Your reply should consist only of the lines from the one holding "journal444: [905,521,961,566] ->" to the last line of the data below, written out exactly and without pictures.

-.-.-

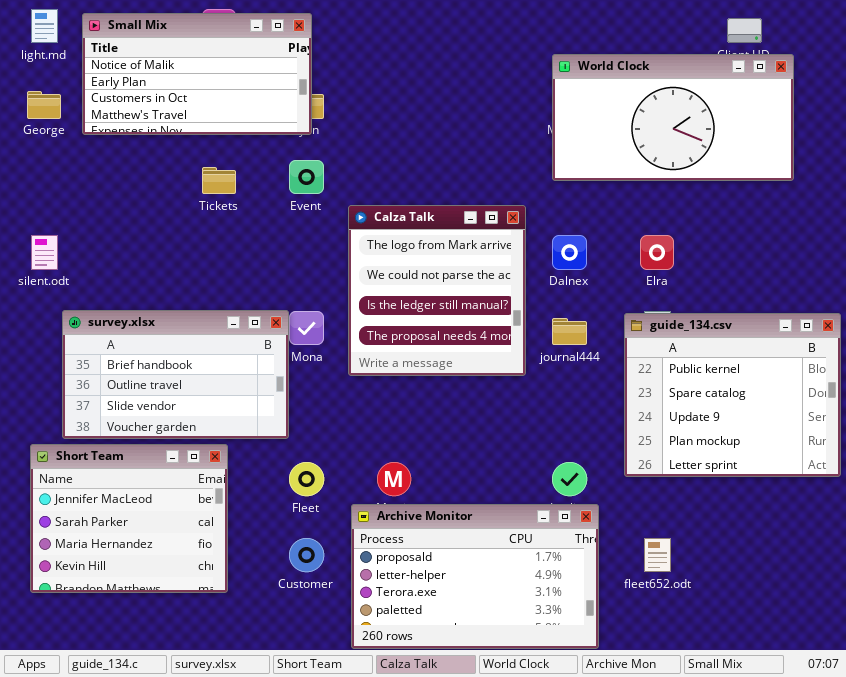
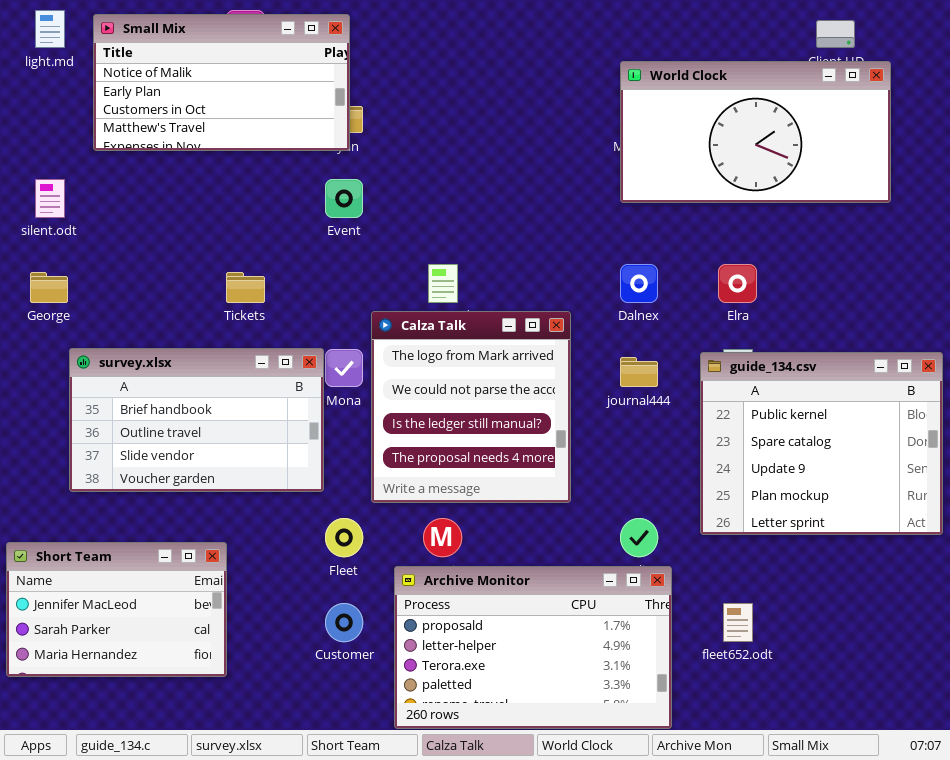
George: [27,91,61,119] -> [30,272,68,303], moved
Tickets: [202,167,236,194] -> [226,272,265,303], moved
Calza Talk: [348,205,526,376] -> [371,311,571,503], moved
silent.odt: [31,235,58,270] -> [35,179,65,218], moved
Short Team: [30,444,228,593] -> [6,542,227,677], moved, resized

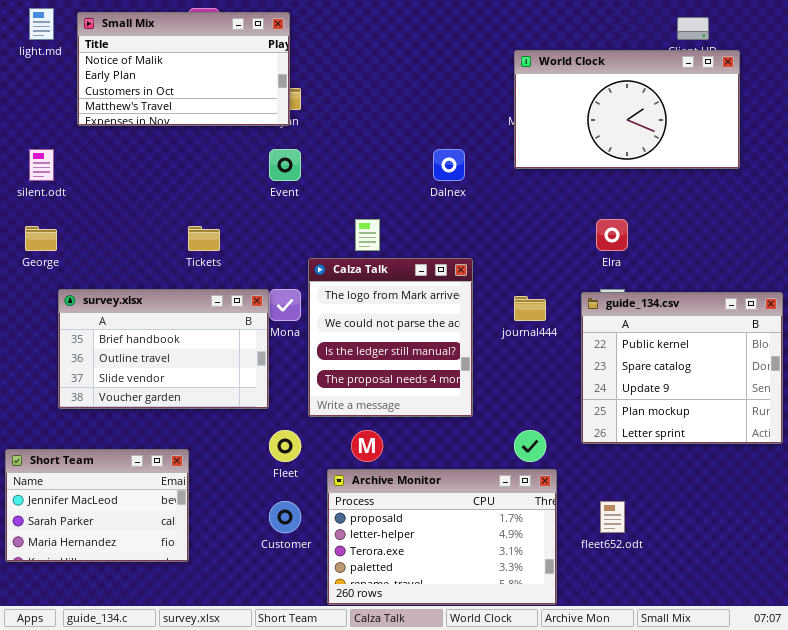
Dalnex: [620,264,658,303] -> [433,149,465,181], moved

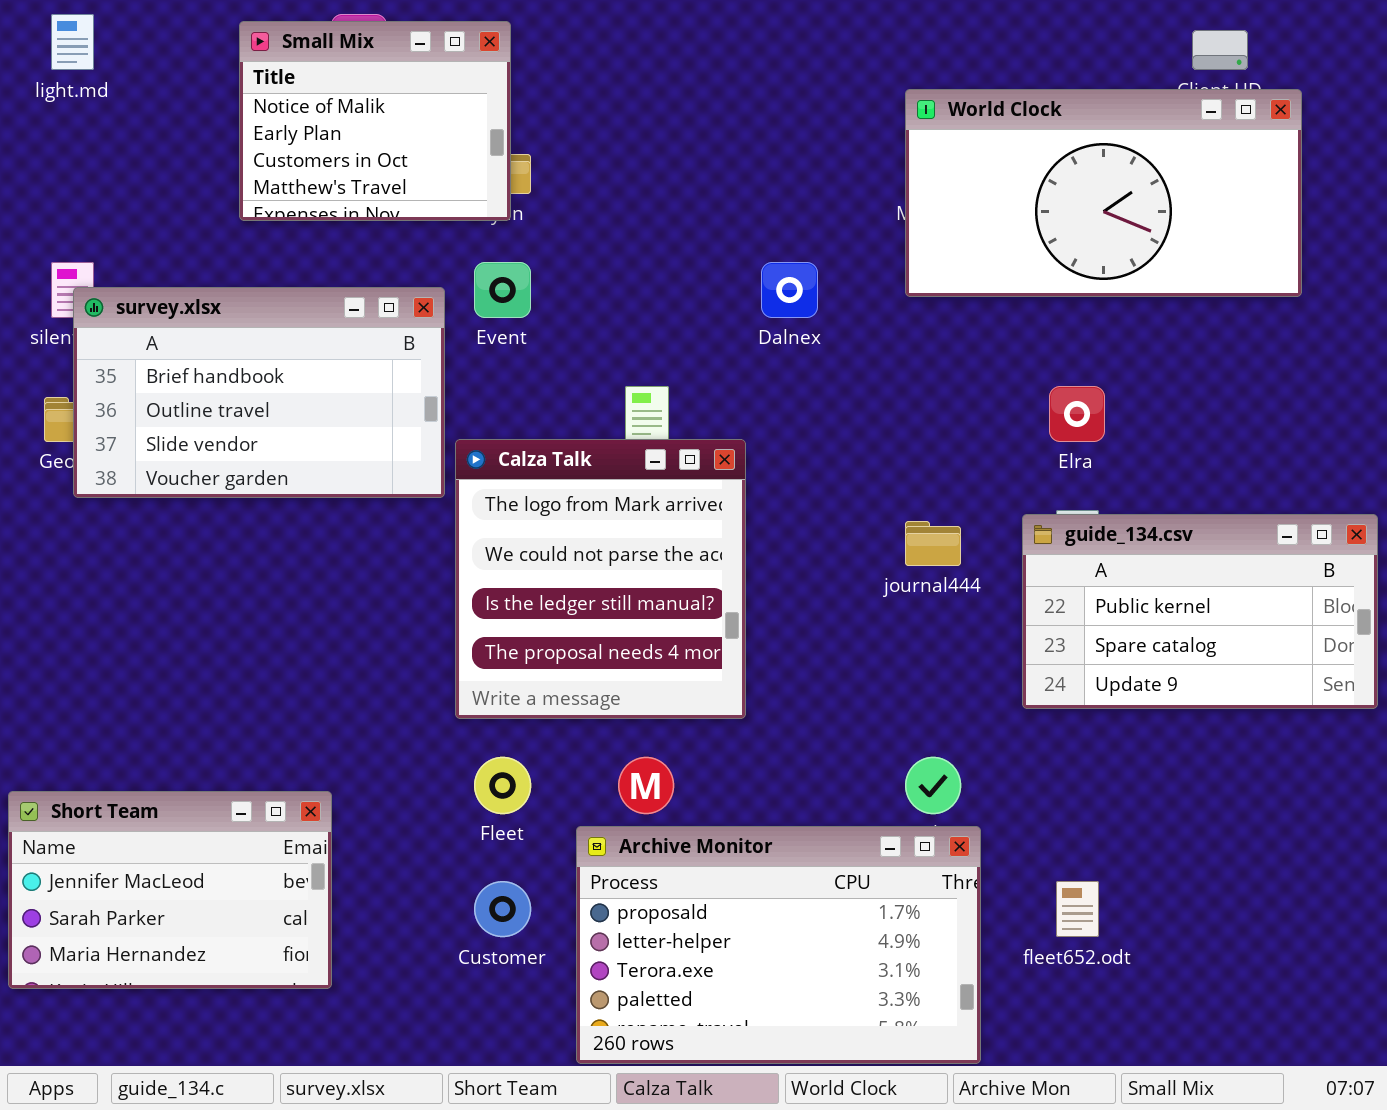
Small Mix: [77,12,290,126] -> [239,21,511,221], resized
Calza Talk: [308,258,473,417] -> [455,439,746,719], moved
survey.xlsx: [58,289,269,409] -> [73,287,445,498], moved
guide_134.csv: [581,292,783,444] -> [1022,514,1378,709], resized

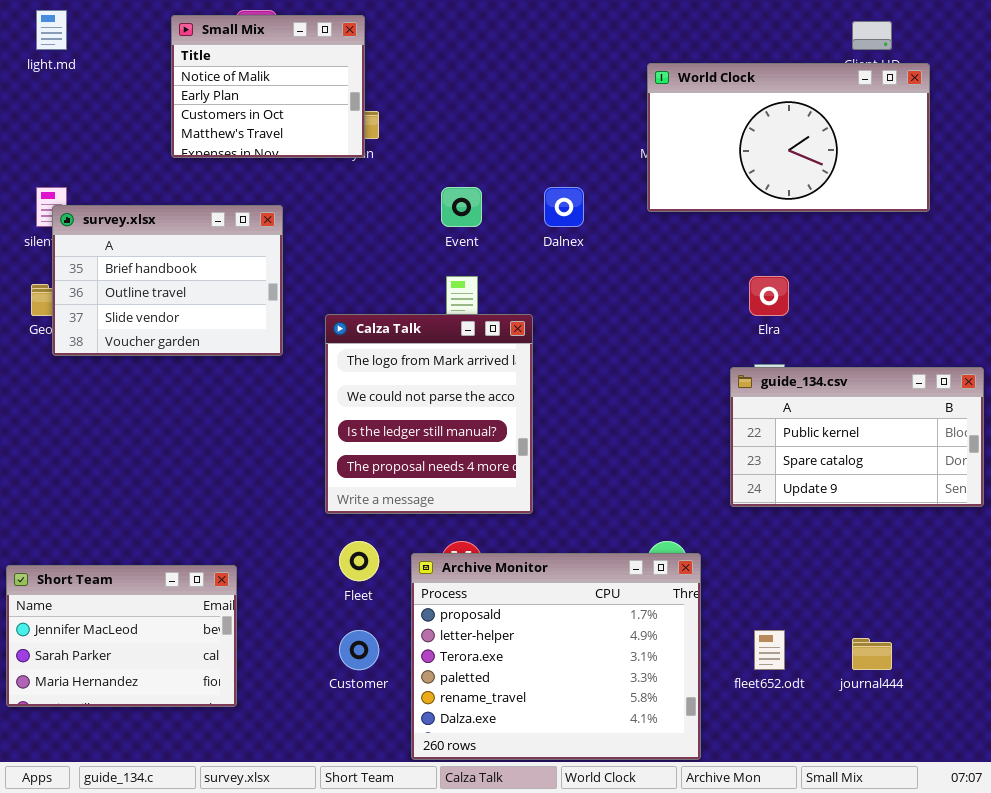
Event: [474,262,531,318] -> [441,187,482,227], moved
survey.xlsx: [73,287,445,498] -> [52,205,283,356], resized
journal444: [905,521,961,566] -> [852,638,892,670], moved
Archive Monitor: [576,826,981,1064] -> [411,553,701,760], resized

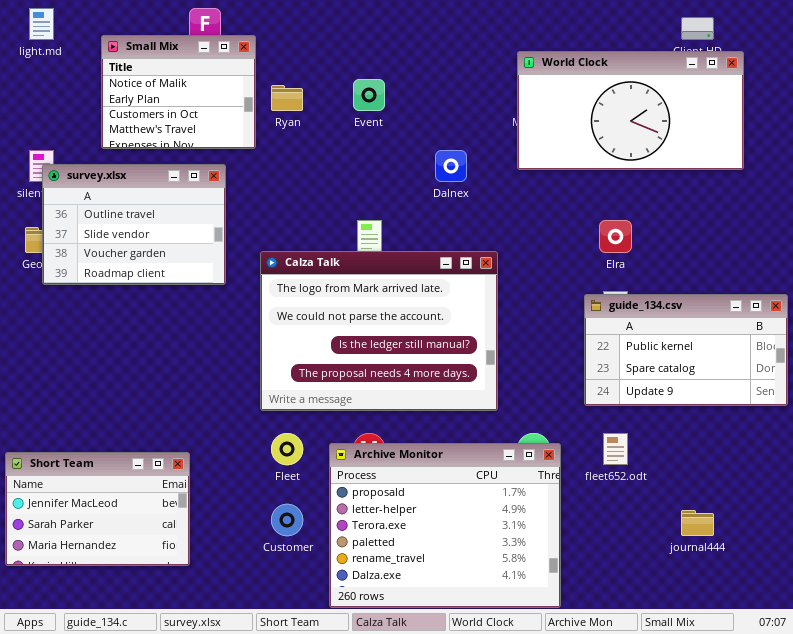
Small Mix: [171,15,365,158] -> [101,35,256,149], moved
Event: [441,187,482,227] -> [353,79,385,111], moved
survey.xlsx: [52,205,283,356] -> [42,164,226,285], scrolled down 1 row
Calza Talk: [325,314,533,514] -> [260,251,498,411], resized
fleet652.odt: [754,630,785,670] -> [603,433,628,465], moved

-.-.-

▶ Written answer
journal444: [905,521,961,566] -> [852,638,892,670], moved
Archive Monitor: [576,826,981,1064] -> [411,553,701,760], resized

Small Mix: [171,15,365,158] -> [101,35,256,149], moved
Event: [441,187,482,227] -> [353,79,385,111], moved
survey.xlsx: [52,205,283,356] -> [42,164,226,285], scrolled down 1 row
Calza Talk: [325,314,533,514] -> [260,251,498,411], resized
fleet652.odt: [754,630,785,670] -> [603,433,628,465], moved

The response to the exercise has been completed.